→ WHAT YOU SHOULD DO:
The lines you return should be those containing the string "PROG", taken from the data below.
[Opening EXERCISE INPUTS section]
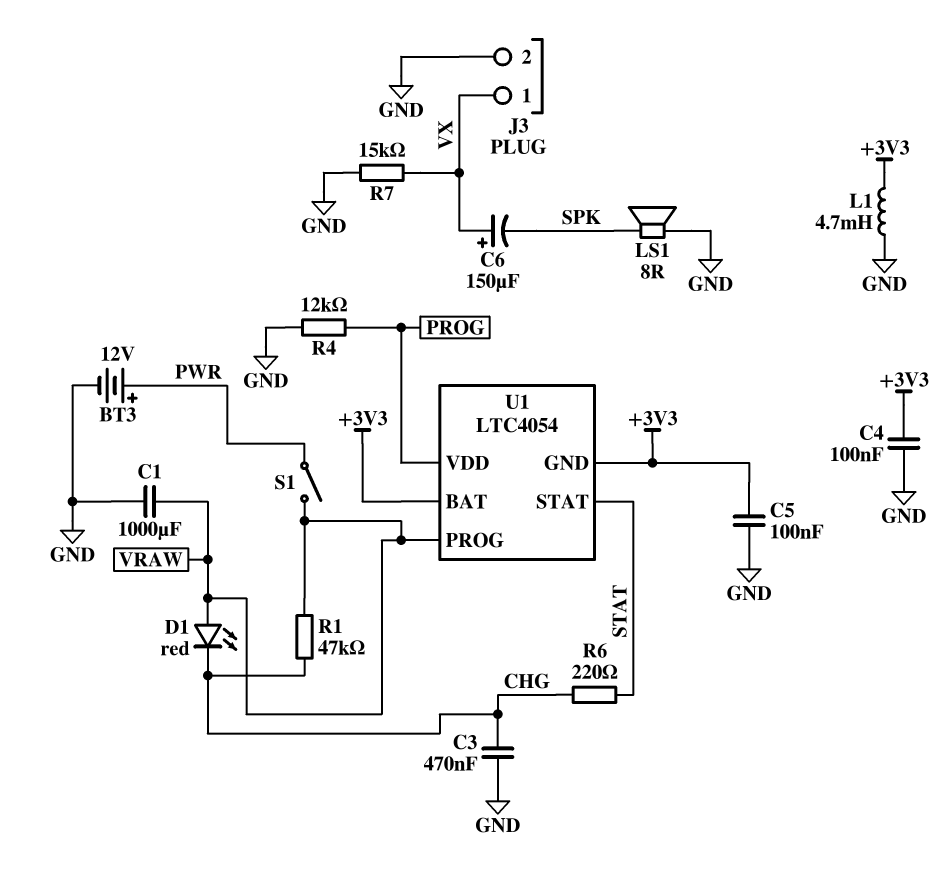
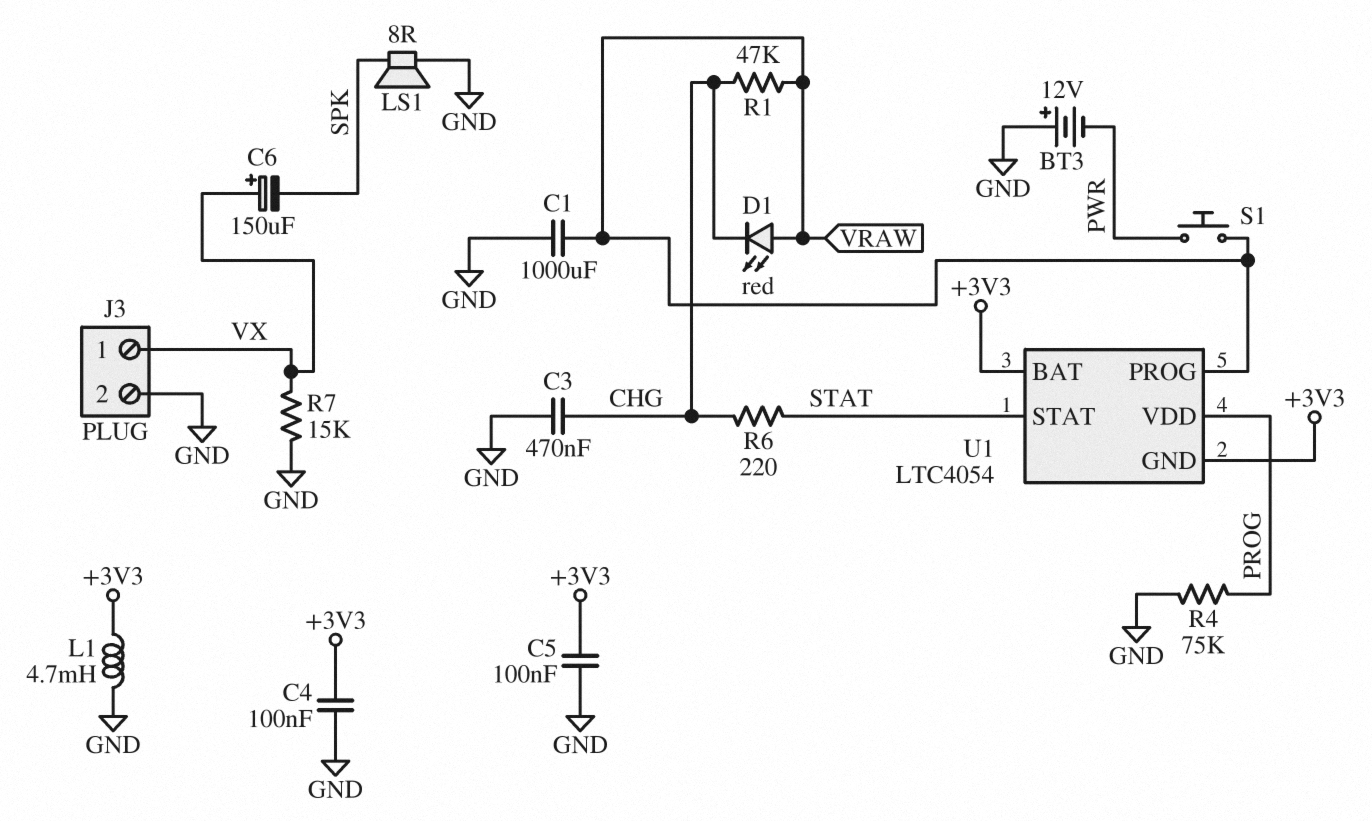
BT3: 12V (plus PWR, minus GND) -> 12V (plus GND, minus PWR)
R4: 12k (GND, PROG) -> 75k (GND, PROG)
S1: switch (PWR, VRAW) -> button (PWR, VRAW)

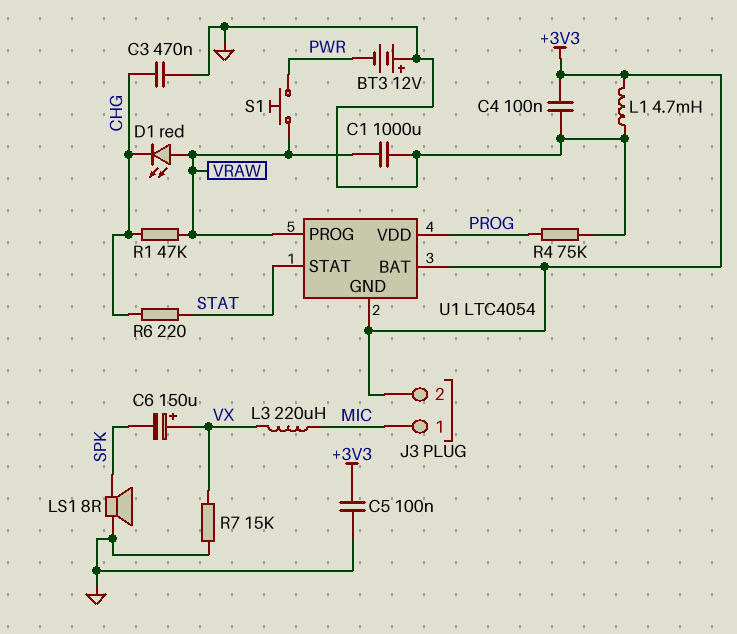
J3 pin 1: VX -> MIC
J3 pin 2: GND -> +3V3
L3: none -> 220uH (MIC, VX)

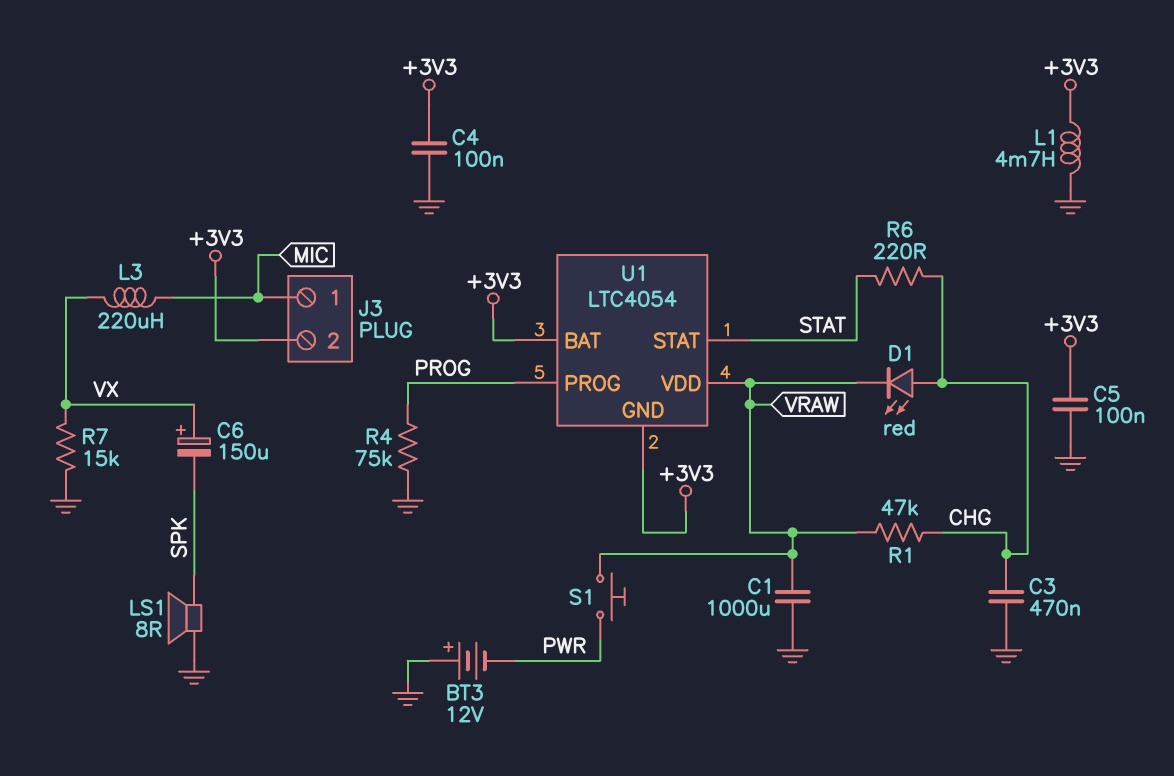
D1: LED red (A VRAW, K CHG) -> LED red (A CHG, K VRAW)
U1 pin PROG: VRAW -> PROG
U1 pin VDD: PROG -> VRAW

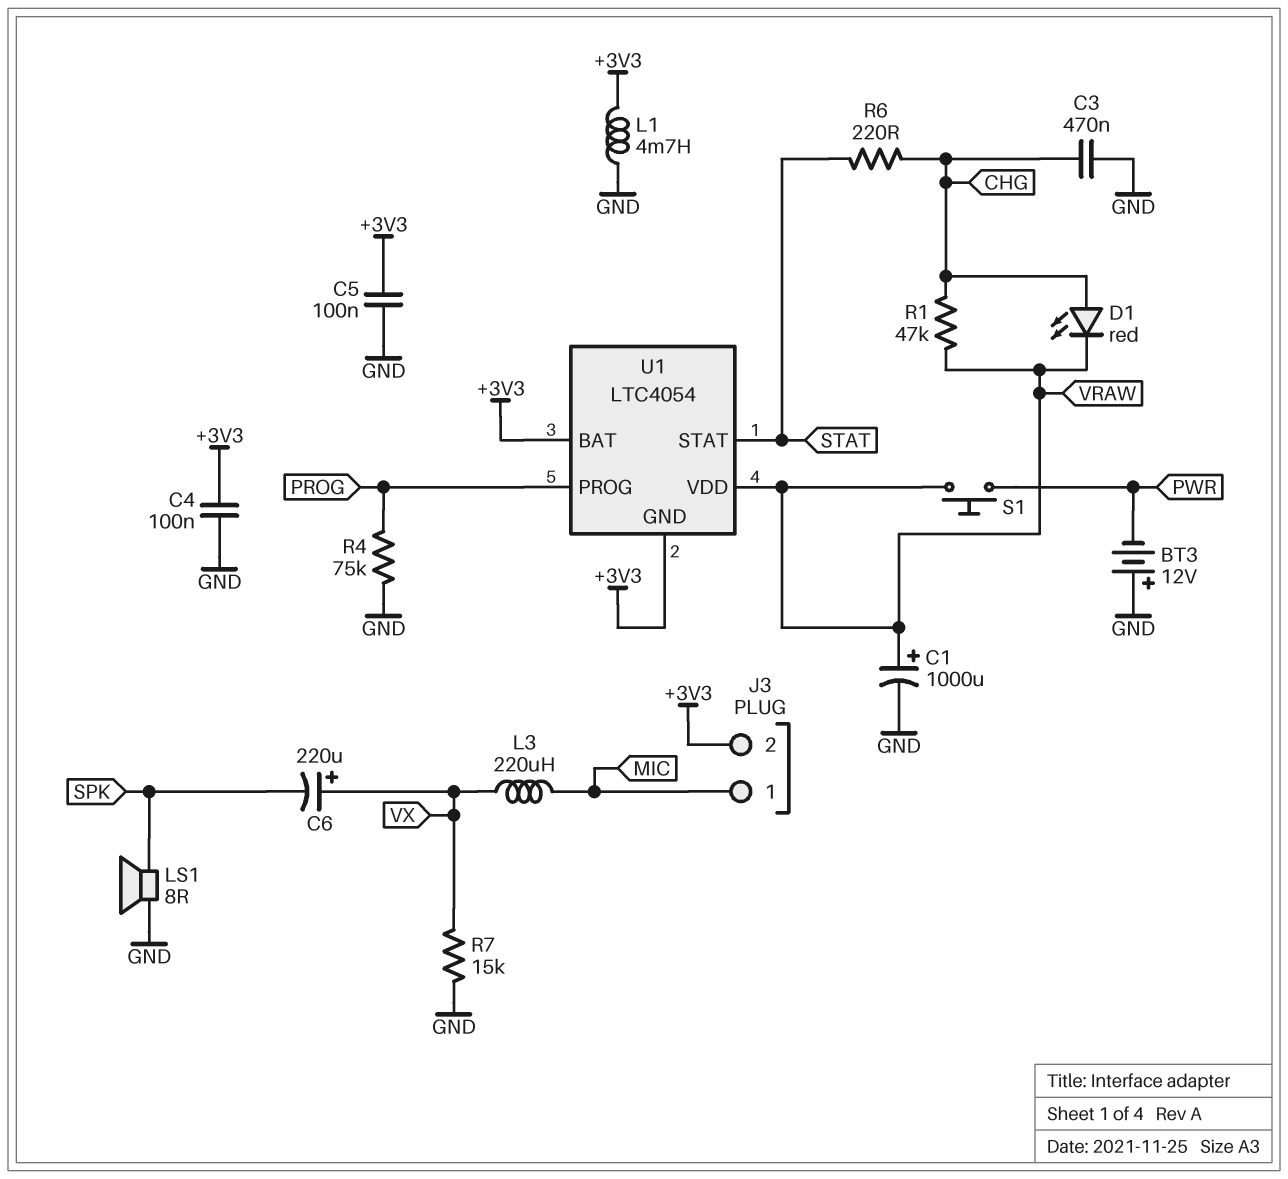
C1: 1000uF (GND, VRAW) -> 1000uF (plus VRAW, minus GND)
C6: 150uF (plus VX, minus SPK) -> 220uF (plus VX, minus SPK)

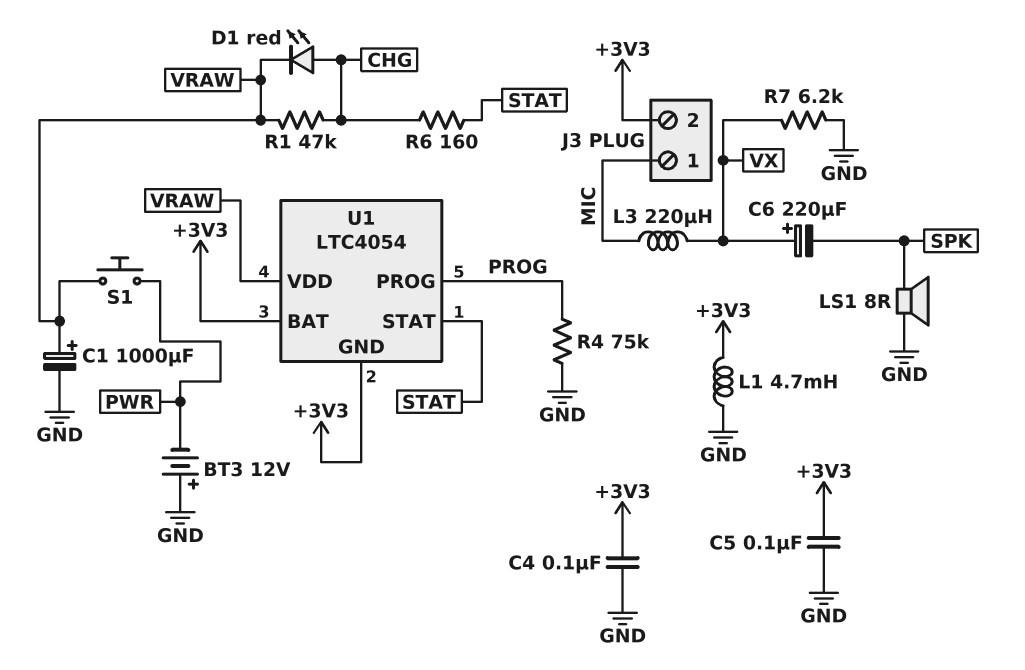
C3: 470nF (CHG, GND) -> none
R6: 220 (CHG, STAT) -> 160 (CHG, STAT)
R7: 15k (GND, VX) -> 6.2k (GND, VX)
[Closing EXERCISE INPUTS section]
→ YOUR RESPONSE:
R4: 12k (GND, PROG) -> 75k (GND, PROG)
U1 pin PROG: VRAW -> PROG
U1 pin VDD: PROG -> VRAW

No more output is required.